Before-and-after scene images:
=======

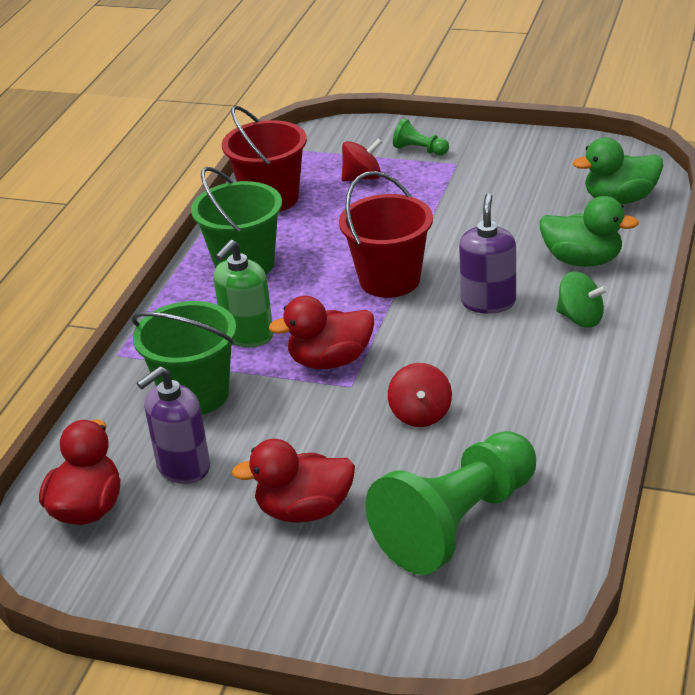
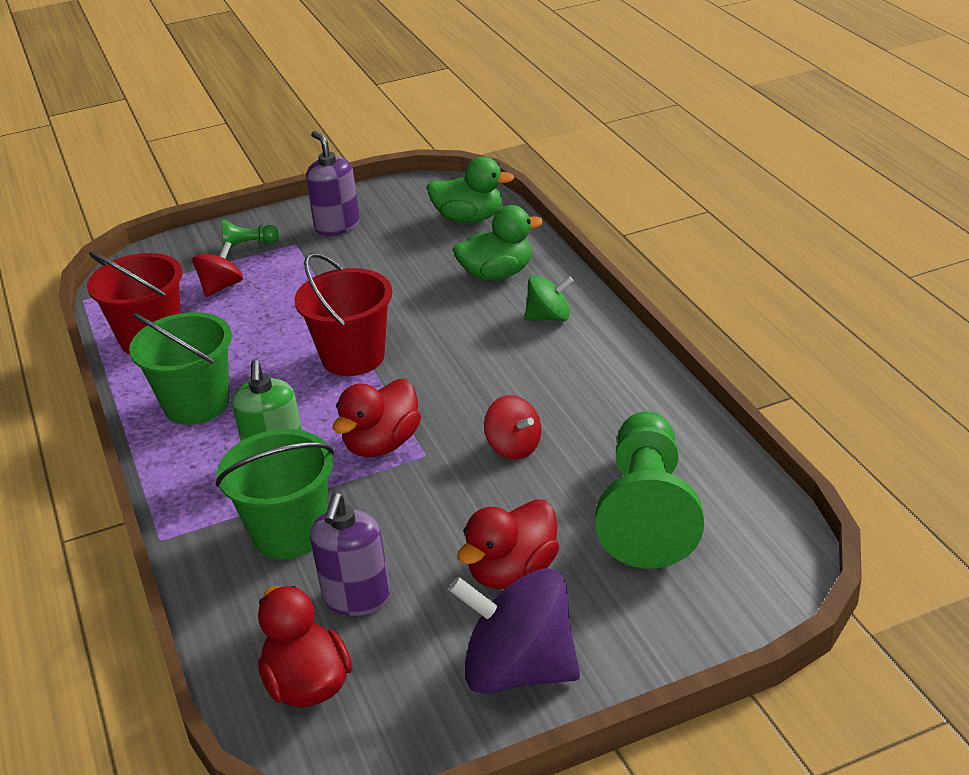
camera: 40 degrees left, 0 degrees up
purple soap dispenser [459,193,516,314] -> purple soap dispenser moved to [306,131,360,236]
green duck [573,138,663,204] -> green duck turned 120 degrees counterclockwise [427,157,514,223]
none -> purple spinning top [449,568,580,694]

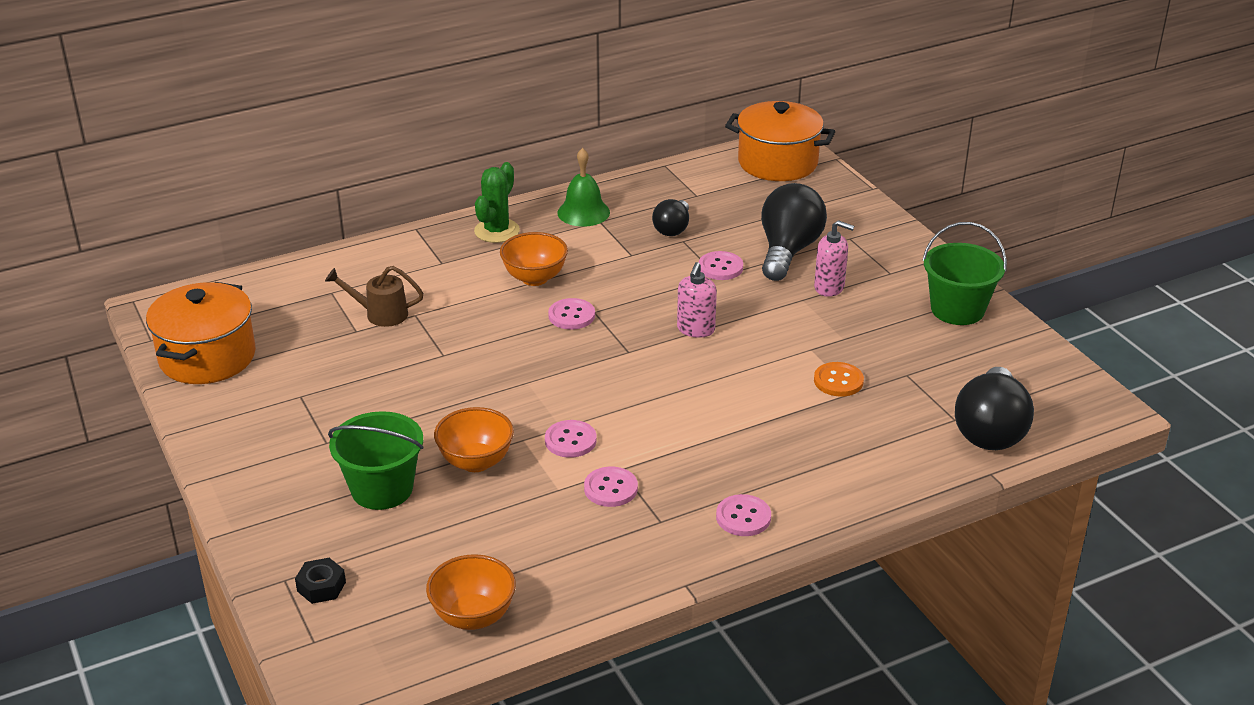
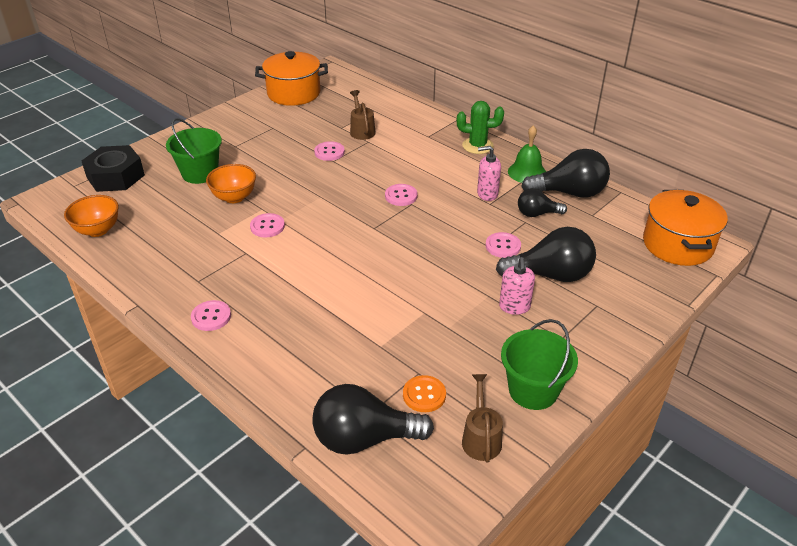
camera: 70 degrees right, 5 degrees up
black nut [295,558,346,604] -> black nut [82,145,145,192], size x2.14
orange bowl [500,232,568,286] -> none
pink button [584,467,638,507] -> pink button moved to [314,141,345,161]
pink soap dispenser [677,262,717,338] -> pink soap dispenser moved to [477,146,501,201]
orange button [814,362,864,397] -> orange button moved to [403,375,446,412]
none -> brown watering can [462,374,503,462]
none -> black light bulb [521,149,610,198]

=======

(Task description)
The records above should be returned exactly; no image belongs in the copy.

(Written answer)
camera: 40 degrees left, 0 degrees up
purple soap dispenser [459,193,516,314] -> purple soap dispenser moved to [306,131,360,236]
green duck [573,138,663,204] -> green duck turned 120 degrees counterclockwise [427,157,514,223]
none -> purple spinning top [449,568,580,694]

camera: 70 degrees right, 5 degrees up
black nut [295,558,346,604] -> black nut [82,145,145,192], size x2.14
orange bowl [500,232,568,286] -> none
pink button [584,467,638,507] -> pink button moved to [314,141,345,161]
pink soap dispenser [677,262,717,338] -> pink soap dispenser moved to [477,146,501,201]
orange button [814,362,864,397] -> orange button moved to [403,375,446,412]
none -> brown watering can [462,374,503,462]
none -> black light bulb [521,149,610,198]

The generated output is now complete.